WHAT THE EXERCISE ASKS.
Without the images, output every record exactly as it appears.

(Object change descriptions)
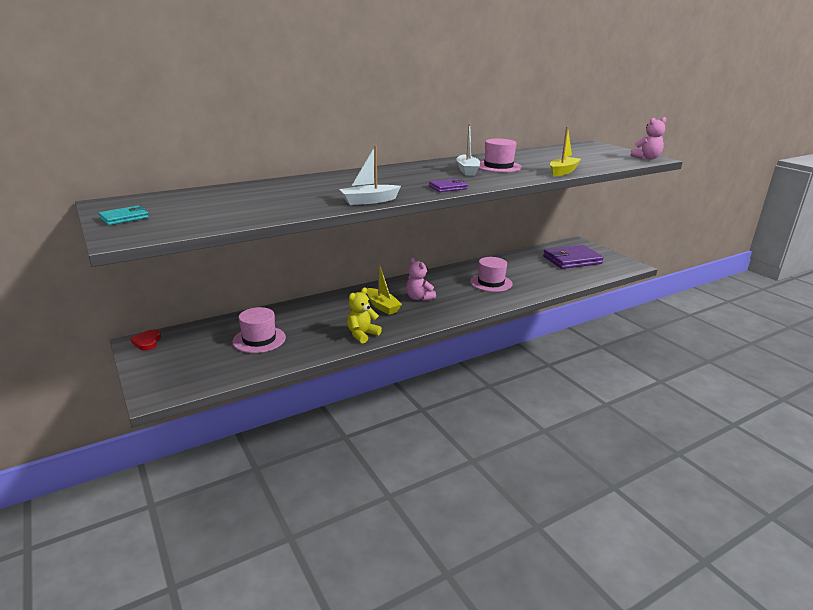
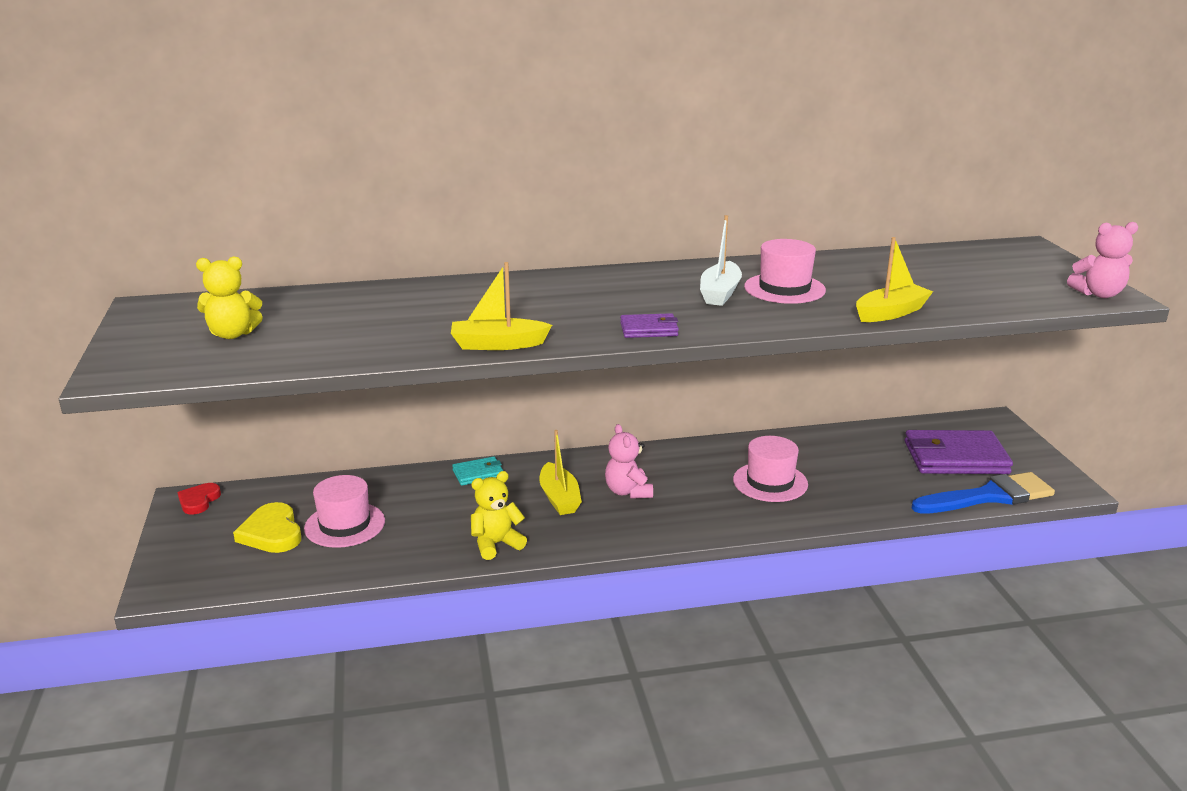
camera: 20 degrees right, 0 degrees up
(124, 218) = (147, 337): turquoise wallet -> turquoise wallet (478, 474)
(187, 211) = (232, 334): none -> yellow teddy bear
(212, 351) = (272, 533): none -> yellow heart
(369, 201) = (498, 344): white boat -> yellow boat
(600, 274) = (989, 496): none -> blue brush

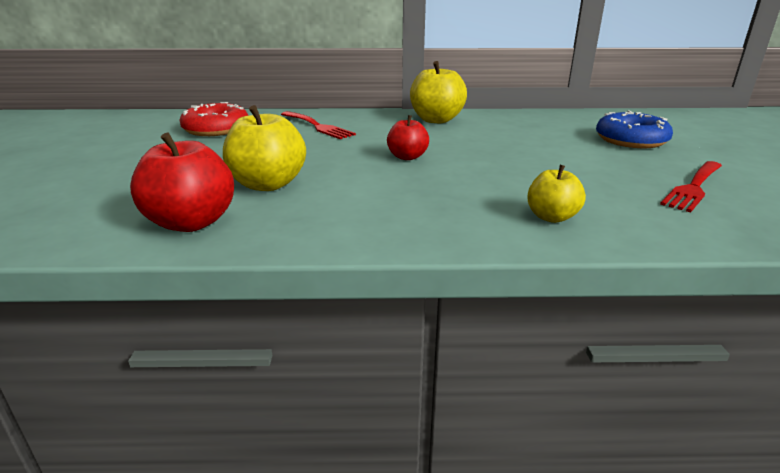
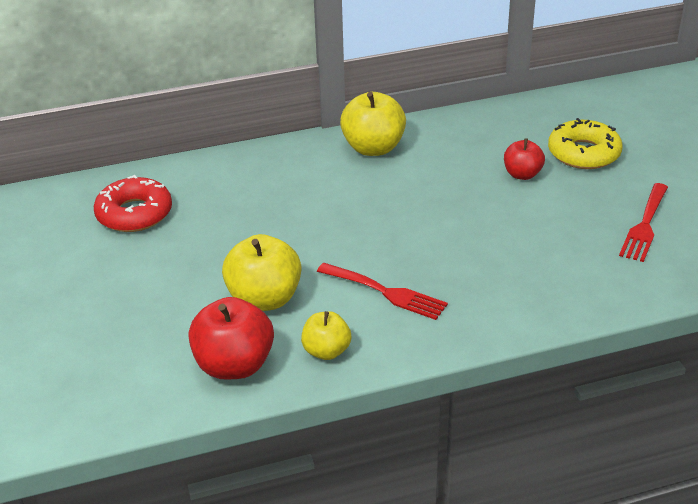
camera: 15 degrees left, 10 degrees up
(318, 126) = (248, 186): red fork -> red fork (386, 292)
(407, 157) = (375, 227): red apple -> red apple (522, 174)
(551, 217) = (535, 292): yellow apple -> yellow apple (326, 351)
(631, 140) = (583, 153): blue donut -> yellow donut

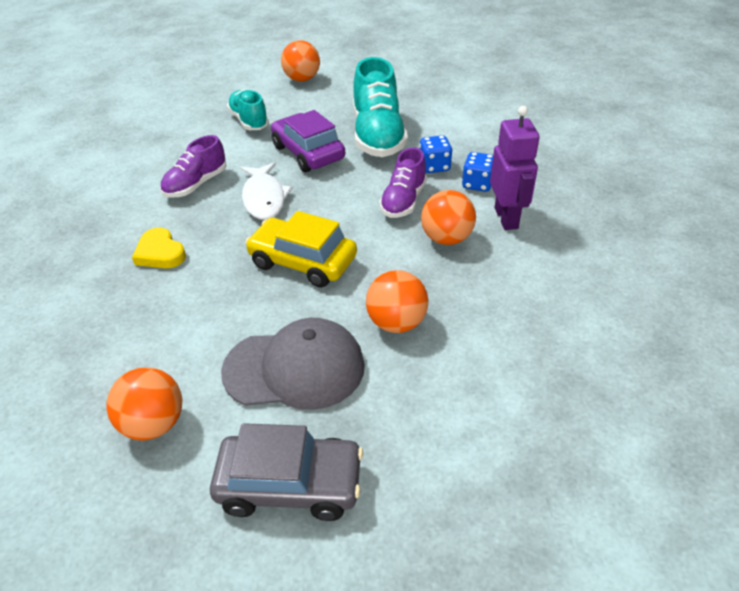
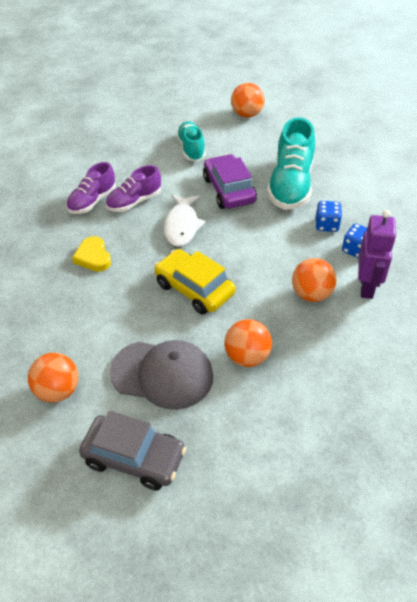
camera: 15 degrees right, 5 degrees up
(403, 201) = (289, 252): purple shoe -> purple shoe (92, 201)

FINISHED TASK.
camera: 20 degrees right, 0 degrees up
(124, 218) = (147, 337): turquoise wallet -> turquoise wallet (478, 474)
(187, 211) = (232, 334): none -> yellow teddy bear
(212, 351) = (272, 533): none -> yellow heart
(369, 201) = (498, 344): white boat -> yellow boat
(600, 274) = (989, 496): none -> blue brush

camera: 15 degrees left, 10 degrees up
(318, 126) = (248, 186): red fork -> red fork (386, 292)
(407, 157) = (375, 227): red apple -> red apple (522, 174)
(551, 217) = (535, 292): yellow apple -> yellow apple (326, 351)
(631, 140) = (583, 153): blue donut -> yellow donut

camera: 15 degrees right, 5 degrees up
(403, 201) = (289, 252): purple shoe -> purple shoe (92, 201)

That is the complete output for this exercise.